What to produce:
Your answer should be the lines below from the one holding "orange bowling pin: [639,304,724,348]" through the one holding "purple spray bottle: [58,405,114,476]", copied exactly and with nothing else.

Source material:
■ ■ ■ ■

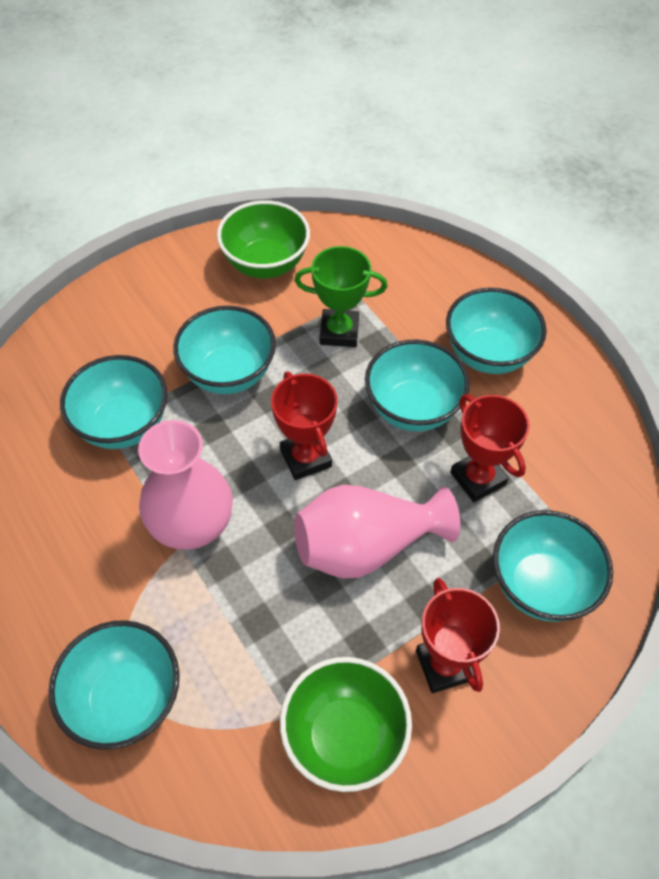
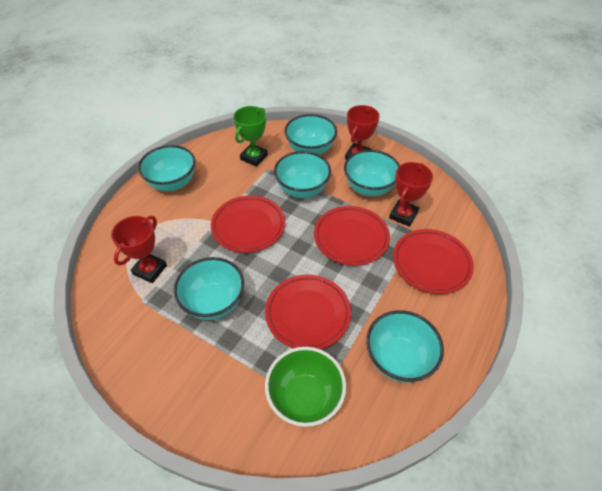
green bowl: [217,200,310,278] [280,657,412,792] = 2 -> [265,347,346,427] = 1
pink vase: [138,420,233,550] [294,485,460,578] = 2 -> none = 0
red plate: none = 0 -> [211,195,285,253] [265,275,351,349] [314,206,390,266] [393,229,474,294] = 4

■ ■ ■ ■

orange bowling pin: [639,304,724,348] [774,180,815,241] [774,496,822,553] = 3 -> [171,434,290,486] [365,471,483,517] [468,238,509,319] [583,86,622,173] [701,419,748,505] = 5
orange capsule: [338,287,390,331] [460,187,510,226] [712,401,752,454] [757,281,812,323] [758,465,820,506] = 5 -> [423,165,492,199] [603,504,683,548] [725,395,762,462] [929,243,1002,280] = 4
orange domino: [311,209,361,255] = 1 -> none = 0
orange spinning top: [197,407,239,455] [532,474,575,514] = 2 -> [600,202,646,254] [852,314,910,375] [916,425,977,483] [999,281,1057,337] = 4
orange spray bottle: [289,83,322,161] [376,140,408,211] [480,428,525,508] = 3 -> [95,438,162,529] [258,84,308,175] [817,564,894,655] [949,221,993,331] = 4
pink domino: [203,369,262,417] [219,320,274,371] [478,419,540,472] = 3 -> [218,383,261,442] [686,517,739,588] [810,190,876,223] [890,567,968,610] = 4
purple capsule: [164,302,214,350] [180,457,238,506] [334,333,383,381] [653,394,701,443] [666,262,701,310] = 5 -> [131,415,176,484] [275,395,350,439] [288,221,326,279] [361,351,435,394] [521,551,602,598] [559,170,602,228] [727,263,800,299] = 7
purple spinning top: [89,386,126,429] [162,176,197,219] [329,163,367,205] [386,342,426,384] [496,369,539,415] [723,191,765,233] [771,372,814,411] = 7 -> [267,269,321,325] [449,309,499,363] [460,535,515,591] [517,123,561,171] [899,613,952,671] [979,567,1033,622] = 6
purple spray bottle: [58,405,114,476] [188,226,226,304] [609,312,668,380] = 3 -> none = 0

■ ■ ■ ■

Solution to the exercise:
orange bowling pin: [639,304,724,348] [774,180,815,241] [774,496,822,553] = 3 -> [171,434,290,486] [365,471,483,517] [468,238,509,319] [583,86,622,173] [701,419,748,505] = 5
orange capsule: [338,287,390,331] [460,187,510,226] [712,401,752,454] [757,281,812,323] [758,465,820,506] = 5 -> [423,165,492,199] [603,504,683,548] [725,395,762,462] [929,243,1002,280] = 4
orange domino: [311,209,361,255] = 1 -> none = 0
orange spinning top: [197,407,239,455] [532,474,575,514] = 2 -> [600,202,646,254] [852,314,910,375] [916,425,977,483] [999,281,1057,337] = 4
orange spray bottle: [289,83,322,161] [376,140,408,211] [480,428,525,508] = 3 -> [95,438,162,529] [258,84,308,175] [817,564,894,655] [949,221,993,331] = 4
pink domino: [203,369,262,417] [219,320,274,371] [478,419,540,472] = 3 -> [218,383,261,442] [686,517,739,588] [810,190,876,223] [890,567,968,610] = 4
purple capsule: [164,302,214,350] [180,457,238,506] [334,333,383,381] [653,394,701,443] [666,262,701,310] = 5 -> [131,415,176,484] [275,395,350,439] [288,221,326,279] [361,351,435,394] [521,551,602,598] [559,170,602,228] [727,263,800,299] = 7
purple spinning top: [89,386,126,429] [162,176,197,219] [329,163,367,205] [386,342,426,384] [496,369,539,415] [723,191,765,233] [771,372,814,411] = 7 -> [267,269,321,325] [449,309,499,363] [460,535,515,591] [517,123,561,171] [899,613,952,671] [979,567,1033,622] = 6
purple spray bottle: [58,405,114,476] [188,226,226,304] [609,312,668,380] = 3 -> none = 0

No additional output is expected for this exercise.